Problem details → Each line of the material beneath should be duplicated exactly.

Excerpted data →
-- Opening Marker --

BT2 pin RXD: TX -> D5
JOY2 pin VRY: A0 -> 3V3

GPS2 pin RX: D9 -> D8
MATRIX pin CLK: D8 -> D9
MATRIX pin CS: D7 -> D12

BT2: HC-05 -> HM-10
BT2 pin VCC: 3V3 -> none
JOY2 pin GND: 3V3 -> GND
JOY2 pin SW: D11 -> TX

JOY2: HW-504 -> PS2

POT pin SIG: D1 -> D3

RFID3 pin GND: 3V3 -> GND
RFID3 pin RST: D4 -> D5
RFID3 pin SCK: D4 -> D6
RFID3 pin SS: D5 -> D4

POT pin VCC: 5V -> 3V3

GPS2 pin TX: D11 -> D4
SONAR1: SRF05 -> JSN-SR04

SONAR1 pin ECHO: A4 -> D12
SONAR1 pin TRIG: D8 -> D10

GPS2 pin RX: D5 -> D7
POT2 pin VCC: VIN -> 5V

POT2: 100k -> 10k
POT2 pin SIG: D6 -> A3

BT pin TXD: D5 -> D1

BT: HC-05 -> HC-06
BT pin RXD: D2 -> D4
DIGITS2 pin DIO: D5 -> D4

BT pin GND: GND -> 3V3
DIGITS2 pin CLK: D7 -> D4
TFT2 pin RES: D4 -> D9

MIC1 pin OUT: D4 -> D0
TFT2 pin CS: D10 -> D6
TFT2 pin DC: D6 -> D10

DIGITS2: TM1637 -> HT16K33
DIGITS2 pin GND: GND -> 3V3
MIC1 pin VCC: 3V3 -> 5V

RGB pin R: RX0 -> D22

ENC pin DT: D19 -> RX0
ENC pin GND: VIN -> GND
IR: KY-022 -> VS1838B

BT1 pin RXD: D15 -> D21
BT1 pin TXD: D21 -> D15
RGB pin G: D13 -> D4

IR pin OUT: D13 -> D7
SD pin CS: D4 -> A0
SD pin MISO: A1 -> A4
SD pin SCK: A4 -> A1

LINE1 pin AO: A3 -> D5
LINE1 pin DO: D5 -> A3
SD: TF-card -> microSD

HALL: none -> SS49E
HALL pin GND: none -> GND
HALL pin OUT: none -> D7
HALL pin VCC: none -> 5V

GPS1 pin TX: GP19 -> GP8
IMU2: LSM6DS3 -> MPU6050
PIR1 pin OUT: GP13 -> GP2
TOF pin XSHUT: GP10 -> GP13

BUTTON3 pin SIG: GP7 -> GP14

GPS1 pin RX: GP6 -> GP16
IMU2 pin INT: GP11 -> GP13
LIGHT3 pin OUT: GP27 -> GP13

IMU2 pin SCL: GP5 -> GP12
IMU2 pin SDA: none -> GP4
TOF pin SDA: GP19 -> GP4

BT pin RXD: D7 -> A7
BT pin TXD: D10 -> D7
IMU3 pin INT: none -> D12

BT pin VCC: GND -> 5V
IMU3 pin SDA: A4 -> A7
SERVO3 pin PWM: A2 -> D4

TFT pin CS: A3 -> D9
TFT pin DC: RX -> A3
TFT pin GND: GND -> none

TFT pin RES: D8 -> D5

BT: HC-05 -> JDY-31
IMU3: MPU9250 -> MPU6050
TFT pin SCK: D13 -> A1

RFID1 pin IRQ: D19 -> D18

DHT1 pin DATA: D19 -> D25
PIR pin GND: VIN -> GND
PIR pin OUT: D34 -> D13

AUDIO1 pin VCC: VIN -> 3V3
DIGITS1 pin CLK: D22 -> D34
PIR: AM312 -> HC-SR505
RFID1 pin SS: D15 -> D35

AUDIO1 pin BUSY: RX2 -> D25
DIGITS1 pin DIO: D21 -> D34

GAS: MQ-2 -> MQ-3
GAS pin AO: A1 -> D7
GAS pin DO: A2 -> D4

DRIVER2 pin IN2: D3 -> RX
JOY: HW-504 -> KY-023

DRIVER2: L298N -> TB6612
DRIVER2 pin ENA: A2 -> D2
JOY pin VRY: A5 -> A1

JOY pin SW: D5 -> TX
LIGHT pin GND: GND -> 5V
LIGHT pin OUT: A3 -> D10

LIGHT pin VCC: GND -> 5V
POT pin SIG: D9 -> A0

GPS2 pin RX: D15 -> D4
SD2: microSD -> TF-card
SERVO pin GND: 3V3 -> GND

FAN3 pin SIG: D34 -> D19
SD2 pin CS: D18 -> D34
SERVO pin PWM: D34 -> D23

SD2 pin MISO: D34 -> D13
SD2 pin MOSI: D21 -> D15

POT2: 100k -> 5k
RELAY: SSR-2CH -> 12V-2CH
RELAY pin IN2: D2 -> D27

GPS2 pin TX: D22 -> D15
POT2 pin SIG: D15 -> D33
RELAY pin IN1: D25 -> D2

-- Closing Marker --

Output of the exercise →
BT2 pin RXD: TX -> D5
JOY2 pin VRY: A0 -> 3V3

GPS2 pin RX: D9 -> D8
MATRIX pin CLK: D8 -> D9
MATRIX pin CS: D7 -> D12

BT2: HC-05 -> HM-10
BT2 pin VCC: 3V3 -> none
JOY2 pin GND: 3V3 -> GND
JOY2 pin SW: D11 -> TX

JOY2: HW-504 -> PS2

POT pin SIG: D1 -> D3

RFID3 pin GND: 3V3 -> GND
RFID3 pin RST: D4 -> D5
RFID3 pin SCK: D4 -> D6
RFID3 pin SS: D5 -> D4

POT pin VCC: 5V -> 3V3

GPS2 pin TX: D11 -> D4
SONAR1: SRF05 -> JSN-SR04

SONAR1 pin ECHO: A4 -> D12
SONAR1 pin TRIG: D8 -> D10

GPS2 pin RX: D5 -> D7
POT2 pin VCC: VIN -> 5V

POT2: 100k -> 10k
POT2 pin SIG: D6 -> A3

BT pin TXD: D5 -> D1

BT: HC-05 -> HC-06
BT pin RXD: D2 -> D4
DIGITS2 pin DIO: D5 -> D4

BT pin GND: GND -> 3V3
DIGITS2 pin CLK: D7 -> D4
TFT2 pin RES: D4 -> D9

MIC1 pin OUT: D4 -> D0
TFT2 pin CS: D10 -> D6
TFT2 pin DC: D6 -> D10

DIGITS2: TM1637 -> HT16K33
DIGITS2 pin GND: GND -> 3V3
MIC1 pin VCC: 3V3 -> 5V

RGB pin R: RX0 -> D22

ENC pin DT: D19 -> RX0
ENC pin GND: VIN -> GND
IR: KY-022 -> VS1838B

BT1 pin RXD: D15 -> D21
BT1 pin TXD: D21 -> D15
RGB pin G: D13 -> D4

IR pin OUT: D13 -> D7
SD pin CS: D4 -> A0
SD pin MISO: A1 -> A4
SD pin SCK: A4 -> A1

LINE1 pin AO: A3 -> D5
LINE1 pin DO: D5 -> A3
SD: TF-card -> microSD

HALL: none -> SS49E
HALL pin GND: none -> GND
HALL pin OUT: none -> D7
HALL pin VCC: none -> 5V

GPS1 pin TX: GP19 -> GP8
IMU2: LSM6DS3 -> MPU6050
PIR1 pin OUT: GP13 -> GP2
TOF pin XSHUT: GP10 -> GP13

BUTTON3 pin SIG: GP7 -> GP14

GPS1 pin RX: GP6 -> GP16
IMU2 pin INT: GP11 -> GP13
LIGHT3 pin OUT: GP27 -> GP13

IMU2 pin SCL: GP5 -> GP12
IMU2 pin SDA: none -> GP4
TOF pin SDA: GP19 -> GP4

BT pin RXD: D7 -> A7
BT pin TXD: D10 -> D7
IMU3 pin INT: none -> D12

BT pin VCC: GND -> 5V
IMU3 pin SDA: A4 -> A7
SERVO3 pin PWM: A2 -> D4

TFT pin CS: A3 -> D9
TFT pin DC: RX -> A3
TFT pin GND: GND -> none

TFT pin RES: D8 -> D5

BT: HC-05 -> JDY-31
IMU3: MPU9250 -> MPU6050
TFT pin SCK: D13 -> A1

RFID1 pin IRQ: D19 -> D18

DHT1 pin DATA: D19 -> D25
PIR pin GND: VIN -> GND
PIR pin OUT: D34 -> D13

AUDIO1 pin VCC: VIN -> 3V3
DIGITS1 pin CLK: D22 -> D34
PIR: AM312 -> HC-SR505
RFID1 pin SS: D15 -> D35

AUDIO1 pin BUSY: RX2 -> D25
DIGITS1 pin DIO: D21 -> D34

GAS: MQ-2 -> MQ-3
GAS pin AO: A1 -> D7
GAS pin DO: A2 -> D4

DRIVER2 pin IN2: D3 -> RX
JOY: HW-504 -> KY-023

DRIVER2: L298N -> TB6612
DRIVER2 pin ENA: A2 -> D2
JOY pin VRY: A5 -> A1

JOY pin SW: D5 -> TX
LIGHT pin GND: GND -> 5V
LIGHT pin OUT: A3 -> D10

LIGHT pin VCC: GND -> 5V
POT pin SIG: D9 -> A0

GPS2 pin RX: D15 -> D4
SD2: microSD -> TF-card
SERVO pin GND: 3V3 -> GND

FAN3 pin SIG: D34 -> D19
SD2 pin CS: D18 -> D34
SERVO pin PWM: D34 -> D23

SD2 pin MISO: D34 -> D13
SD2 pin MOSI: D21 -> D15

POT2: 100k -> 5k
RELAY: SSR-2CH -> 12V-2CH
RELAY pin IN2: D2 -> D27

GPS2 pin TX: D22 -> D15
POT2 pin SIG: D15 -> D33
RELAY pin IN1: D25 -> D2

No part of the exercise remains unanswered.